Data records:
[start]
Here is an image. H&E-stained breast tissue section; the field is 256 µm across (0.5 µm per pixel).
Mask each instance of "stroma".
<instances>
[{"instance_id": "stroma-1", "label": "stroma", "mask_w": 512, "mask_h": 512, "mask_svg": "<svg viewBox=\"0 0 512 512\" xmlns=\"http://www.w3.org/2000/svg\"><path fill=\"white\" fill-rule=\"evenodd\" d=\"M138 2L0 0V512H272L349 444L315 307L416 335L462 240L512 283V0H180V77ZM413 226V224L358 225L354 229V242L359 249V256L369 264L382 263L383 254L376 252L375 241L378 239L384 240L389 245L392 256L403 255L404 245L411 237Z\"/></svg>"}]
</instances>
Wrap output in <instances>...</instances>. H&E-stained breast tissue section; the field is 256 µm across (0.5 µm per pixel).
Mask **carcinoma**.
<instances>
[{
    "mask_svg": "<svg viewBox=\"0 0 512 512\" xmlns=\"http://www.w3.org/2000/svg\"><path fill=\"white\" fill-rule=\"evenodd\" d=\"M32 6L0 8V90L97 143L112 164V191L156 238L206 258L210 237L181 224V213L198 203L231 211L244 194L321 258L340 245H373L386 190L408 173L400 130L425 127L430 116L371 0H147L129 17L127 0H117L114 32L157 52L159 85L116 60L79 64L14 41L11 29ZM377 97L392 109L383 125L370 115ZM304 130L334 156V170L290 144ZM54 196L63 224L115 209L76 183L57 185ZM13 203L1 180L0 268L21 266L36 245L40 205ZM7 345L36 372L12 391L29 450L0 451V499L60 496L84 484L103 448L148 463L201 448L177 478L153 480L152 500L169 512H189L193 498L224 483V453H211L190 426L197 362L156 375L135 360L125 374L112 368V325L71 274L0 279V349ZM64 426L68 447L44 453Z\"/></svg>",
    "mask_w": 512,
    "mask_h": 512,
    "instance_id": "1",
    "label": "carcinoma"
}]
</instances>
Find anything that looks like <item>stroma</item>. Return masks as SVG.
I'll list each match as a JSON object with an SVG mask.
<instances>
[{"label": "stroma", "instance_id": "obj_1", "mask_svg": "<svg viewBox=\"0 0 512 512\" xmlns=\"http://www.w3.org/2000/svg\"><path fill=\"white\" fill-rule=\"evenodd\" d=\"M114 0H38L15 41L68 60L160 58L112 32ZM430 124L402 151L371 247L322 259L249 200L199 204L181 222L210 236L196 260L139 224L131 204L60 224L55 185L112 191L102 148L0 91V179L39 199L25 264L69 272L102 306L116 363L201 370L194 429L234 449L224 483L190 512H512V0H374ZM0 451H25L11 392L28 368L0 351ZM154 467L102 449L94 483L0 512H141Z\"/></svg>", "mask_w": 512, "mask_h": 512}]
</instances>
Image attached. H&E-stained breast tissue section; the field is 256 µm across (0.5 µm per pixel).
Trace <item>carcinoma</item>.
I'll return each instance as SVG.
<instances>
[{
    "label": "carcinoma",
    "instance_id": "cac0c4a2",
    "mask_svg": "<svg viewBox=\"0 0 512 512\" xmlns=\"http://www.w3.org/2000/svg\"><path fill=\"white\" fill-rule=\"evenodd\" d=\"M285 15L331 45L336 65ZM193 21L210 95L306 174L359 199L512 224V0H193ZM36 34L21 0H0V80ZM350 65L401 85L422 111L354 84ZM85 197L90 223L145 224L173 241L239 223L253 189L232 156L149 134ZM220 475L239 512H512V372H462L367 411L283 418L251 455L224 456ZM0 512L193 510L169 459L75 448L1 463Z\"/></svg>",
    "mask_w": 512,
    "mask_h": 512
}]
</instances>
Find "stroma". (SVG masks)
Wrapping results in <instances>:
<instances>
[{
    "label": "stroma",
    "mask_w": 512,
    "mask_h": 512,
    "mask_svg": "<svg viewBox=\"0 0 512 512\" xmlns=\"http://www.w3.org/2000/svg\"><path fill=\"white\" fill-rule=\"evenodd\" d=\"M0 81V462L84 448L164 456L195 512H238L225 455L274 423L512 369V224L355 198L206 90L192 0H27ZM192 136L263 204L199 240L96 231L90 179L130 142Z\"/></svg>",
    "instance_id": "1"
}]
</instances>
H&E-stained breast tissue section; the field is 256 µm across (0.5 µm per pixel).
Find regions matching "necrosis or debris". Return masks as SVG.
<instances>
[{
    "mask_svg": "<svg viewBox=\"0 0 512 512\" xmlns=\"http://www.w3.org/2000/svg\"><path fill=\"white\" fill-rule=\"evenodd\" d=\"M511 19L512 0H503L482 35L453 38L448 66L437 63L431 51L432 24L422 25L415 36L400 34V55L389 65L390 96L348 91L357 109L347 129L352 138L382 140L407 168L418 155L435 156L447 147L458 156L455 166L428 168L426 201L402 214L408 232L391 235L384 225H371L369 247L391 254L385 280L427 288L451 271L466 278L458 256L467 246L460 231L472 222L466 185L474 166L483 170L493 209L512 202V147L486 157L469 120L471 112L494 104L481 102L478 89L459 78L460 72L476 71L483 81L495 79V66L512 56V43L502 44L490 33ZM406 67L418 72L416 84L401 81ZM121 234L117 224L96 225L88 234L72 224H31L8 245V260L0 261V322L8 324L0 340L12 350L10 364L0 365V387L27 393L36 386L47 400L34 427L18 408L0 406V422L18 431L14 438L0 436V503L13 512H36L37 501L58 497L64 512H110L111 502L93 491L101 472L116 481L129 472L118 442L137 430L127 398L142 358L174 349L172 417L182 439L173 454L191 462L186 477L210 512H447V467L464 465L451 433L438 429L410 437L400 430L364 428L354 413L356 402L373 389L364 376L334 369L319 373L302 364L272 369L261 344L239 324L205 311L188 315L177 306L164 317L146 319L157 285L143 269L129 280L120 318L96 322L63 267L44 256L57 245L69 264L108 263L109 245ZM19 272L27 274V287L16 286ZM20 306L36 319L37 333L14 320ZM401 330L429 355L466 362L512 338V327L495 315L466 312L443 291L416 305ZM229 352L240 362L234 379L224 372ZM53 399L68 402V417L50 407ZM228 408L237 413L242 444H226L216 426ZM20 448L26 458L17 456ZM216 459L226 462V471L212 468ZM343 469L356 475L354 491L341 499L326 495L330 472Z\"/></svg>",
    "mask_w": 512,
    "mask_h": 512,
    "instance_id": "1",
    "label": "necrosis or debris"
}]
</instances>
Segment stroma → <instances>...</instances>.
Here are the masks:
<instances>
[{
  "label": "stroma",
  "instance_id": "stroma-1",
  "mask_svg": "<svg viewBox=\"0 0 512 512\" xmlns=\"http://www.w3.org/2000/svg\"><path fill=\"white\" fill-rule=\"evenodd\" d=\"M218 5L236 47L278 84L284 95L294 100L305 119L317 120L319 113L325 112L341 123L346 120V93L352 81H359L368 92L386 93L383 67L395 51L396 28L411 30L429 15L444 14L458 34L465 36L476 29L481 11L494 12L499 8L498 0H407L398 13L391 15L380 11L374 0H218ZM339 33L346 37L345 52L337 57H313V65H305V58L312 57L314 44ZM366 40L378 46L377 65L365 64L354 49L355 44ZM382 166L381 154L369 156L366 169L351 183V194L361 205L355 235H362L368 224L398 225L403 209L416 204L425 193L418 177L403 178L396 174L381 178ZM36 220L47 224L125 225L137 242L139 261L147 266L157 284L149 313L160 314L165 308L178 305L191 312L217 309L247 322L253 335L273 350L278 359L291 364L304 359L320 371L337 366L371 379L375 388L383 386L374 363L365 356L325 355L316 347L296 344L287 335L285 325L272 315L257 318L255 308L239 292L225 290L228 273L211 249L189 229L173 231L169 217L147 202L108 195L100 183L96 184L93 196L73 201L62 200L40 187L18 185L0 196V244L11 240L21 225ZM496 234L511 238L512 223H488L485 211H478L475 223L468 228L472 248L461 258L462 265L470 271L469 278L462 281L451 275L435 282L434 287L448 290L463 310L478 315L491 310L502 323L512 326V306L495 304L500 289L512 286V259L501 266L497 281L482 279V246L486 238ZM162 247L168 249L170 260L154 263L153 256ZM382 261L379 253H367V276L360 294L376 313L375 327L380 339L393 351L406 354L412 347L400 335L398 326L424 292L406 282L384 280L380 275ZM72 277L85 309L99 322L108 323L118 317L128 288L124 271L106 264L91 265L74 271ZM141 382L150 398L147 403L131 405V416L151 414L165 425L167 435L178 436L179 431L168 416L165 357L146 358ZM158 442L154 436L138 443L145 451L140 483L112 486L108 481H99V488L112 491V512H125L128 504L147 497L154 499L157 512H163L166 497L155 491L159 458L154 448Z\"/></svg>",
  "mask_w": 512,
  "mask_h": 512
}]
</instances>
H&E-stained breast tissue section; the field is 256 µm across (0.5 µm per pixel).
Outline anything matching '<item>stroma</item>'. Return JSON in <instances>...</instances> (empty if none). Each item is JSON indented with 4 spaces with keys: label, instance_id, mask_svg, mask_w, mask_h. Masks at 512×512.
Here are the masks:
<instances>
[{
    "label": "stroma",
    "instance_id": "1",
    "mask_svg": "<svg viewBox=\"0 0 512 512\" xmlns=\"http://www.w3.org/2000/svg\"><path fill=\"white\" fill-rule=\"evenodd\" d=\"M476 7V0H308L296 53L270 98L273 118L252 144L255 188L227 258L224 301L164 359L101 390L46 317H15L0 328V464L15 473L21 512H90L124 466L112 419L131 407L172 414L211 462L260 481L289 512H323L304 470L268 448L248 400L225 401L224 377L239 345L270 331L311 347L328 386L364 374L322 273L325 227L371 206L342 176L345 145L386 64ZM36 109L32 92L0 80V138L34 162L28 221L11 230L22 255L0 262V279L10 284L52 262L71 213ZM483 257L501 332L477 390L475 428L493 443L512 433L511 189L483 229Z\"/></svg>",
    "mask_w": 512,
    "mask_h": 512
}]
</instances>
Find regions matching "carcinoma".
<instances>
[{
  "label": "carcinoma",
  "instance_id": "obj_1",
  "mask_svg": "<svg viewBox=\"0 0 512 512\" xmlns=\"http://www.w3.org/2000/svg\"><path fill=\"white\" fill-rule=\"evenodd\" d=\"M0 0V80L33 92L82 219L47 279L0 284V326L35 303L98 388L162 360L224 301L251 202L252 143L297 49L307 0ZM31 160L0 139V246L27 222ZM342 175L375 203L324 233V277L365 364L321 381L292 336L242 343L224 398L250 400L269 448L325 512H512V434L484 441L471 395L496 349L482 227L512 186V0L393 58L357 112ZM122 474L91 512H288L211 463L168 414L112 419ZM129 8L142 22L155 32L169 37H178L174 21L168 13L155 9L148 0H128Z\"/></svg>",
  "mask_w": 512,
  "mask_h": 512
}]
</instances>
[end]
**AIM OF THE EXERCISE**. Which lines contain "regions"? Copy each of them out.

**REPLY TO THE EXERCISE**.
Find regions matching "necrosis or debris". Return masks as SVG.
Find regions matching "carcinoma".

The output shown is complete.